PROBLEM DETAILS:
Write the records out exactly as they read, but not the pictures.
RECORDS FOR THE EXERCISE section start
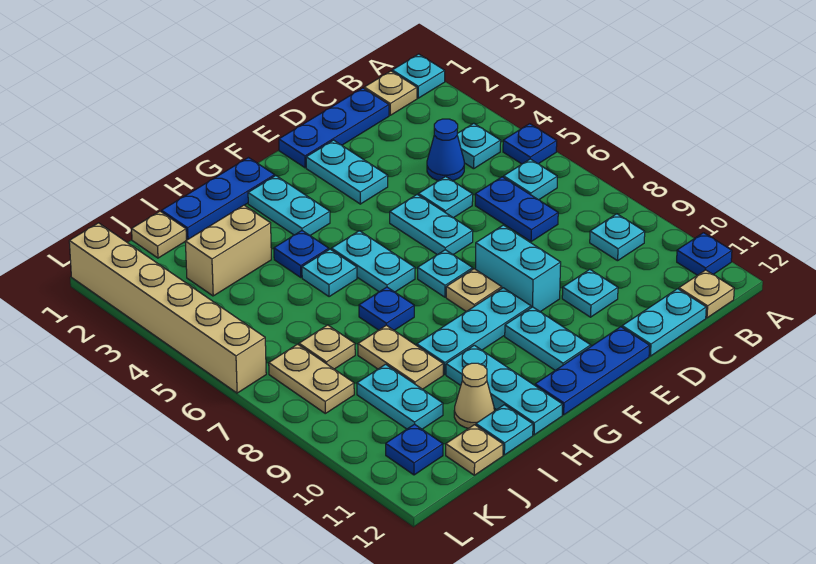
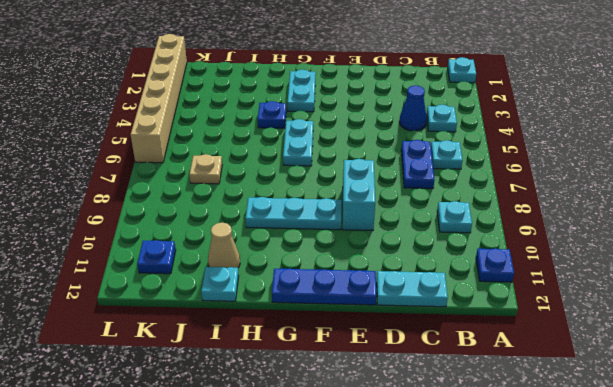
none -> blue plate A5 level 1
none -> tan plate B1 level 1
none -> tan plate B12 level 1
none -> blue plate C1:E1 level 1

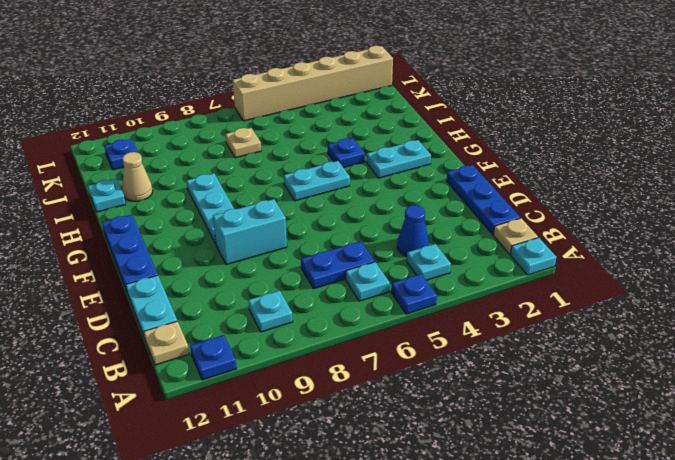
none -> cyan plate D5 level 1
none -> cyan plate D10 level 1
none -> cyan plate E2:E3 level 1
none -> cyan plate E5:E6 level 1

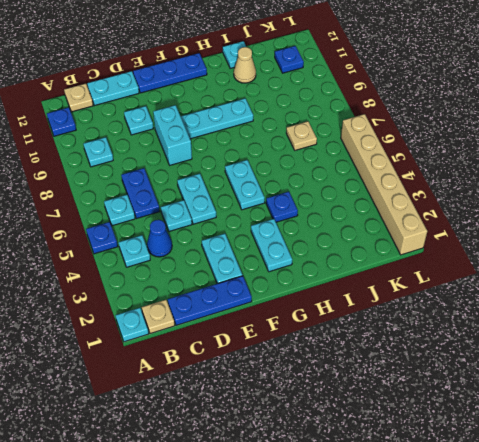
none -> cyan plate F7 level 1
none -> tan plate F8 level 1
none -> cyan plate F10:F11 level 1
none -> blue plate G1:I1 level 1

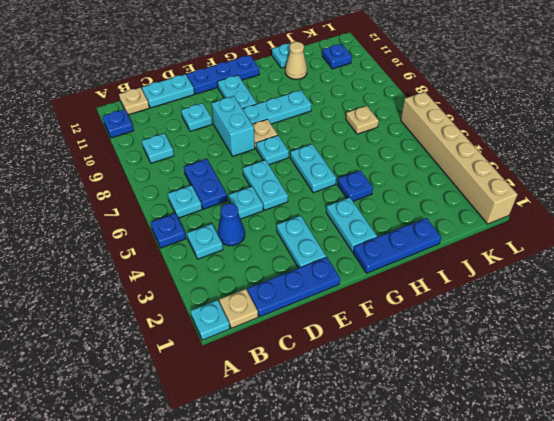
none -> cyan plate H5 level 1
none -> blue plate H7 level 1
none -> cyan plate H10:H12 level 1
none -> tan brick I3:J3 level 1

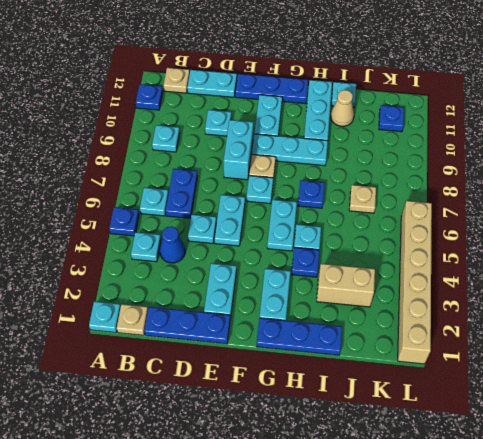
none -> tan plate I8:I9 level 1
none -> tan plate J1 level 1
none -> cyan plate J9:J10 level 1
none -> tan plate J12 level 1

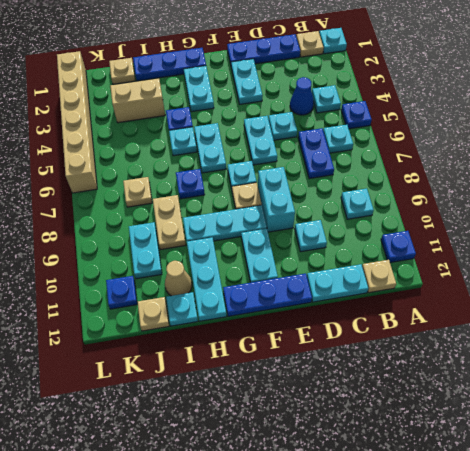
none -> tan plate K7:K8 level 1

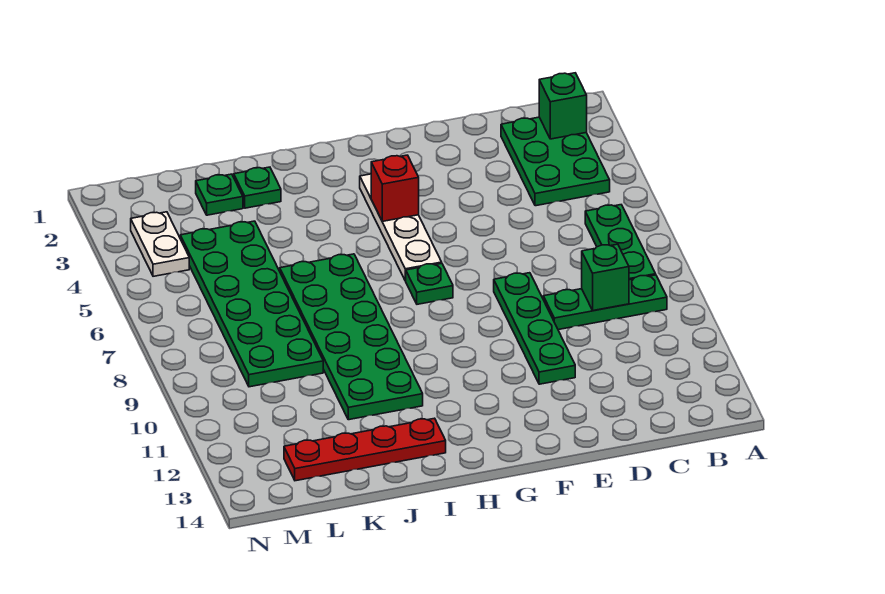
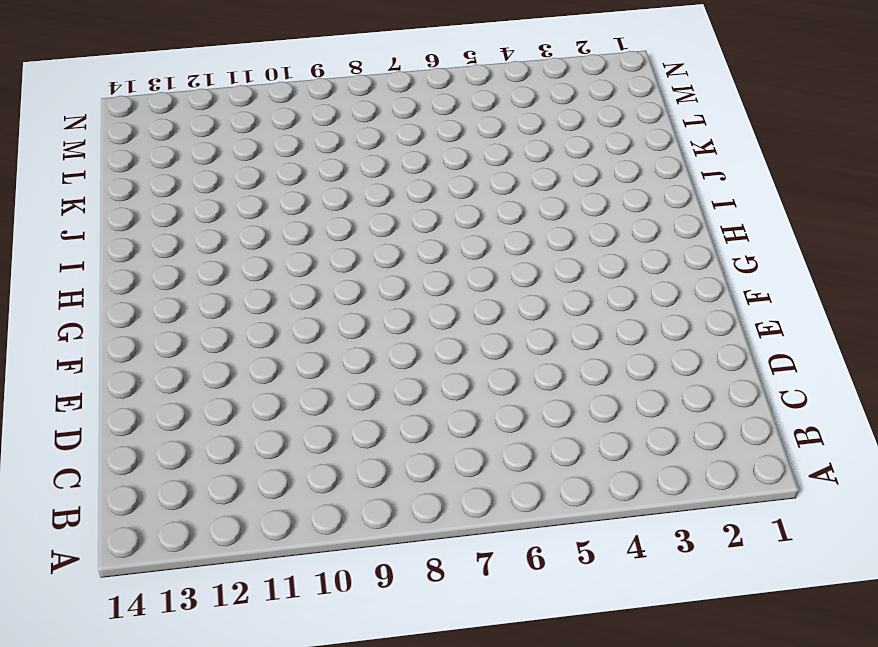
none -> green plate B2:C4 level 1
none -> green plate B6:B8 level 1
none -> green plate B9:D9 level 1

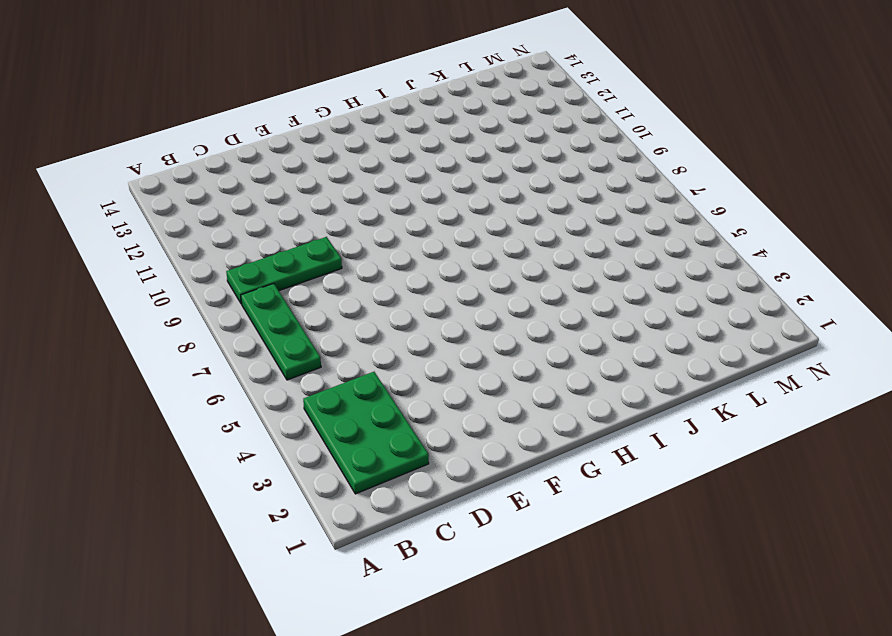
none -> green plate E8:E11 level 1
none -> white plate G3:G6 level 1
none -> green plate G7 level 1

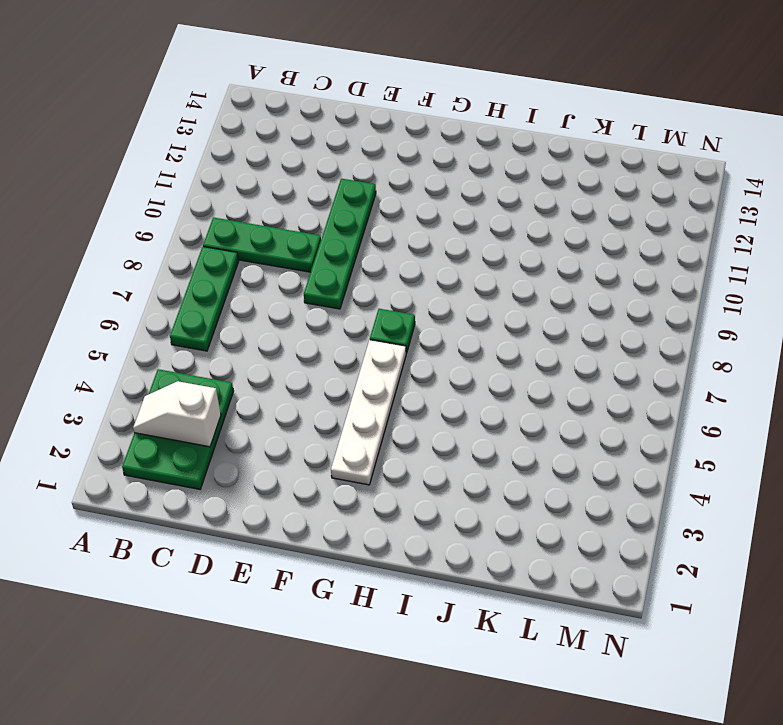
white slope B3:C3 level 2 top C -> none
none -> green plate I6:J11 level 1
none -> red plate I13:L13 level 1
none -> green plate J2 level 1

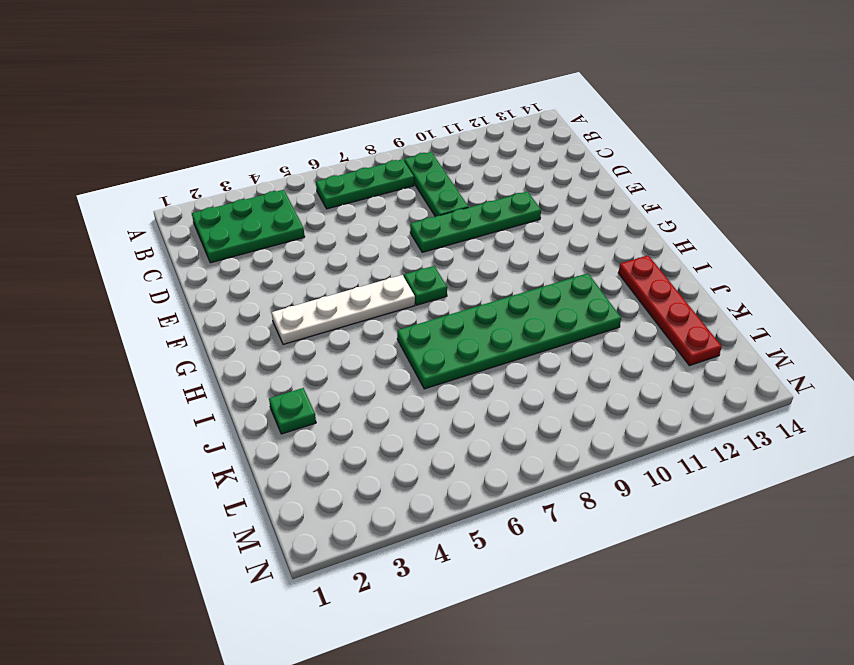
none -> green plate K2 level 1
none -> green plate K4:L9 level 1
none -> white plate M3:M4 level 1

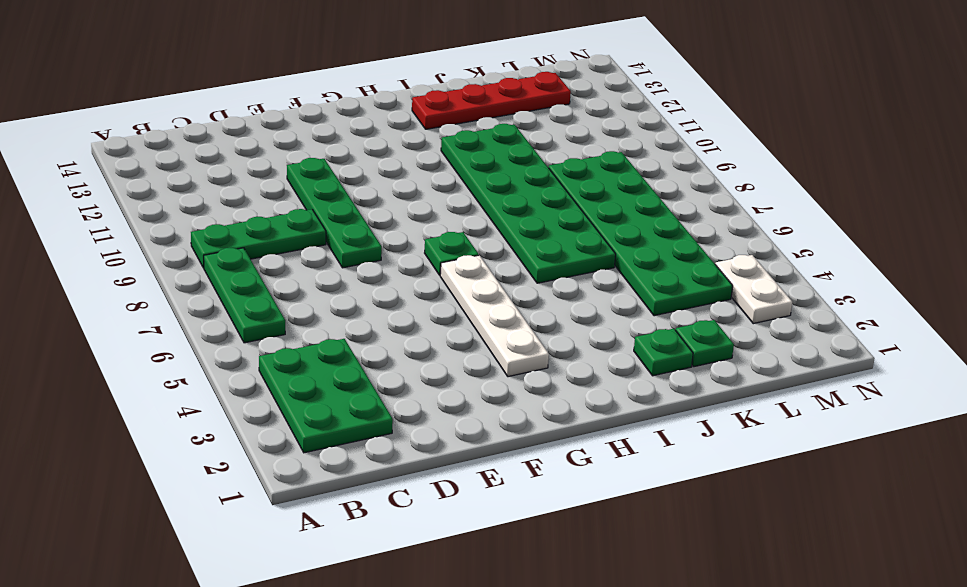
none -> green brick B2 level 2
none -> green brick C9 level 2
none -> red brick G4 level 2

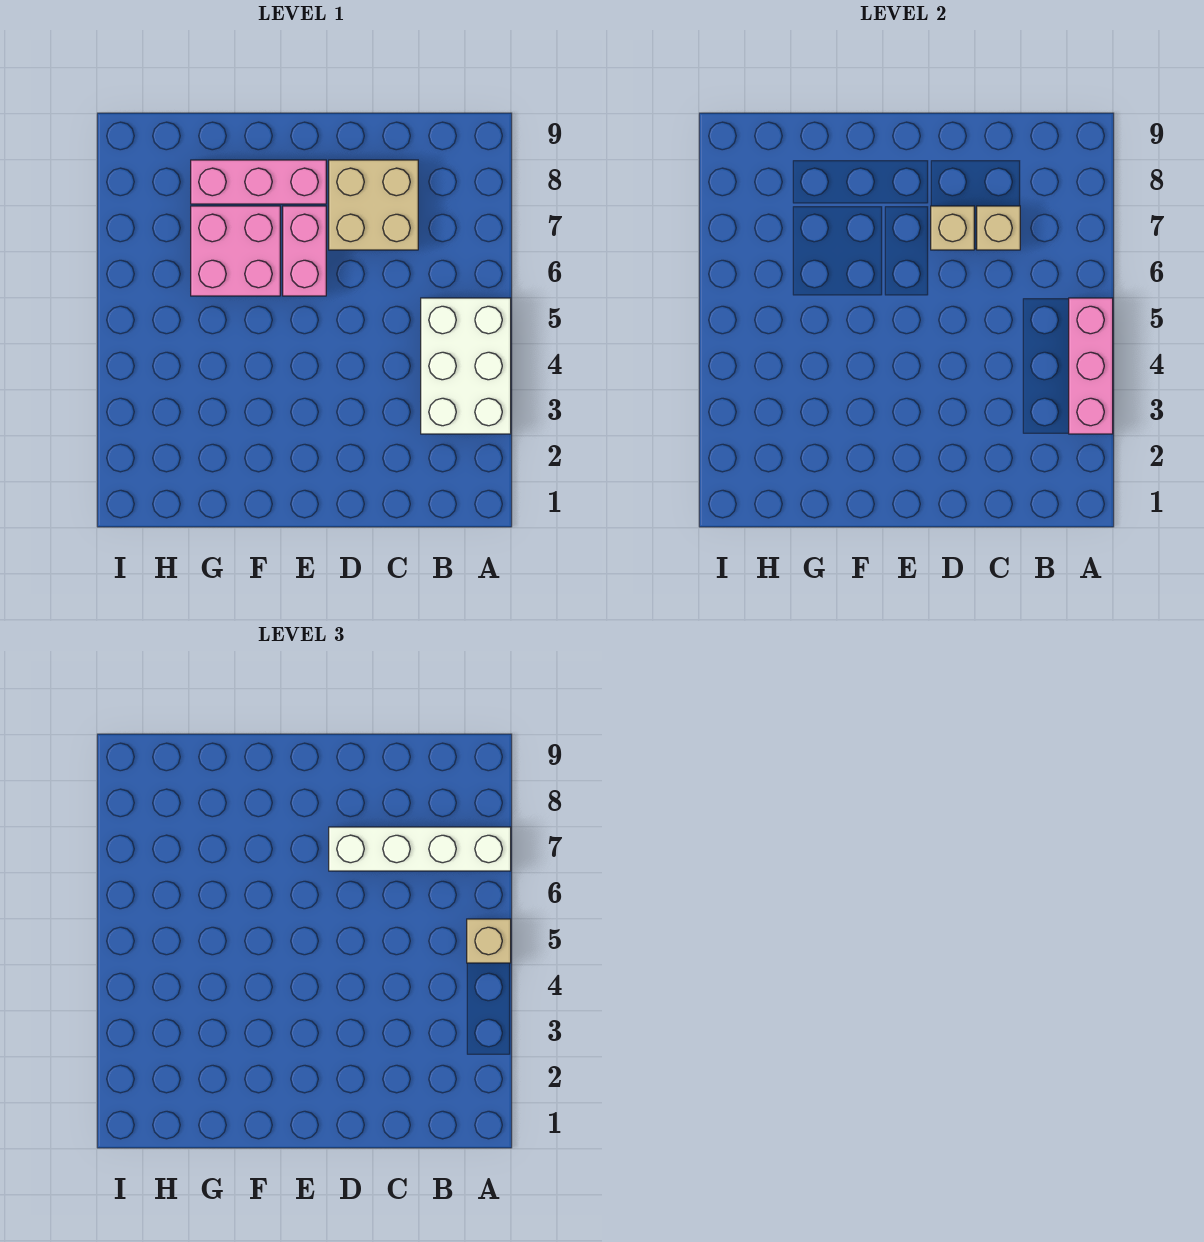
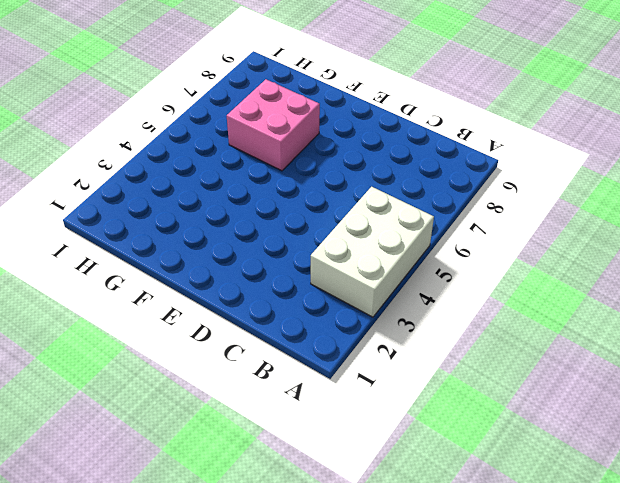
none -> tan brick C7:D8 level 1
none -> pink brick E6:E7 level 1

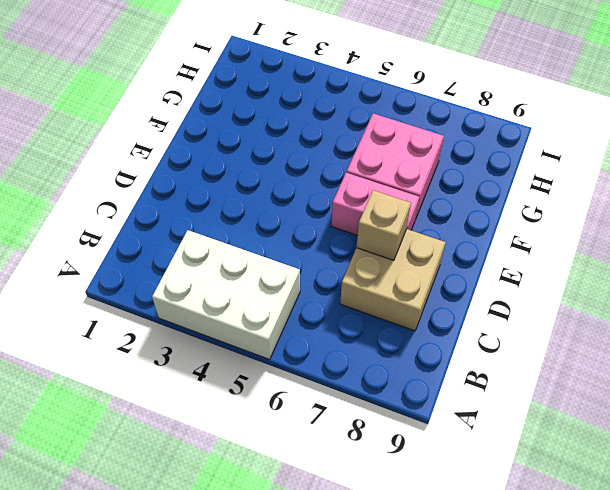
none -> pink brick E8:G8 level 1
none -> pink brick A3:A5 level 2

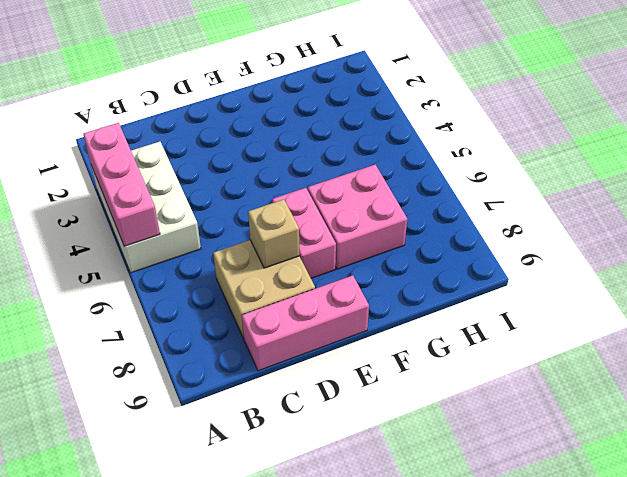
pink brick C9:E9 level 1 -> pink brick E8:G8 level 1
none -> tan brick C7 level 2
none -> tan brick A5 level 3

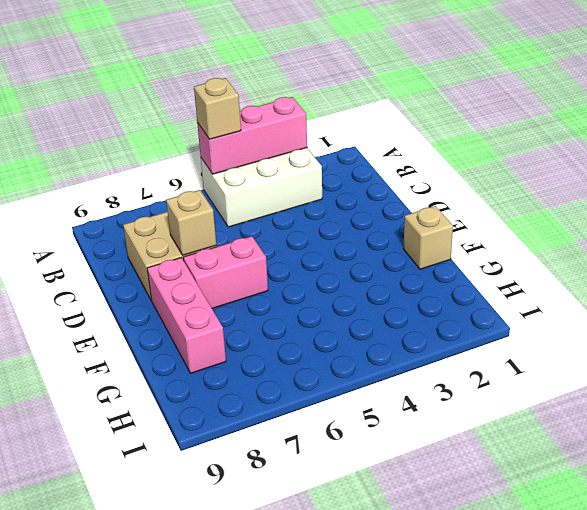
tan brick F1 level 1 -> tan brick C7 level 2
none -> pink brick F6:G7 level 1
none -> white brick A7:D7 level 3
RECORDS FOR THE EXERCISE section end
TASK OUTPUT:
none -> blue plate A5 level 1
none -> tan plate B1 level 1
none -> tan plate B12 level 1
none -> blue plate C1:E1 level 1

none -> cyan plate D5 level 1
none -> cyan plate D10 level 1
none -> cyan plate E2:E3 level 1
none -> cyan plate E5:E6 level 1

none -> cyan plate F7 level 1
none -> tan plate F8 level 1
none -> cyan plate F10:F11 level 1
none -> blue plate G1:I1 level 1

none -> cyan plate H5 level 1
none -> blue plate H7 level 1
none -> cyan plate H10:H12 level 1
none -> tan brick I3:J3 level 1

none -> tan plate I8:I9 level 1
none -> tan plate J1 level 1
none -> cyan plate J9:J10 level 1
none -> tan plate J12 level 1

none -> tan plate K7:K8 level 1

none -> green plate B2:C4 level 1
none -> green plate B6:B8 level 1
none -> green plate B9:D9 level 1

none -> green plate E8:E11 level 1
none -> white plate G3:G6 level 1
none -> green plate G7 level 1

white slope B3:C3 level 2 top C -> none
none -> green plate I6:J11 level 1
none -> red plate I13:L13 level 1
none -> green plate J2 level 1

none -> green plate K2 level 1
none -> green plate K4:L9 level 1
none -> white plate M3:M4 level 1

none -> green brick B2 level 2
none -> green brick C9 level 2
none -> red brick G4 level 2

none -> tan brick C7:D8 level 1
none -> pink brick E6:E7 level 1

none -> pink brick E8:G8 level 1
none -> pink brick A3:A5 level 2

pink brick C9:E9 level 1 -> pink brick E8:G8 level 1
none -> tan brick C7 level 2
none -> tan brick A5 level 3

tan brick F1 level 1 -> tan brick C7 level 2
none -> pink brick F6:G7 level 1
none -> white brick A7:D7 level 3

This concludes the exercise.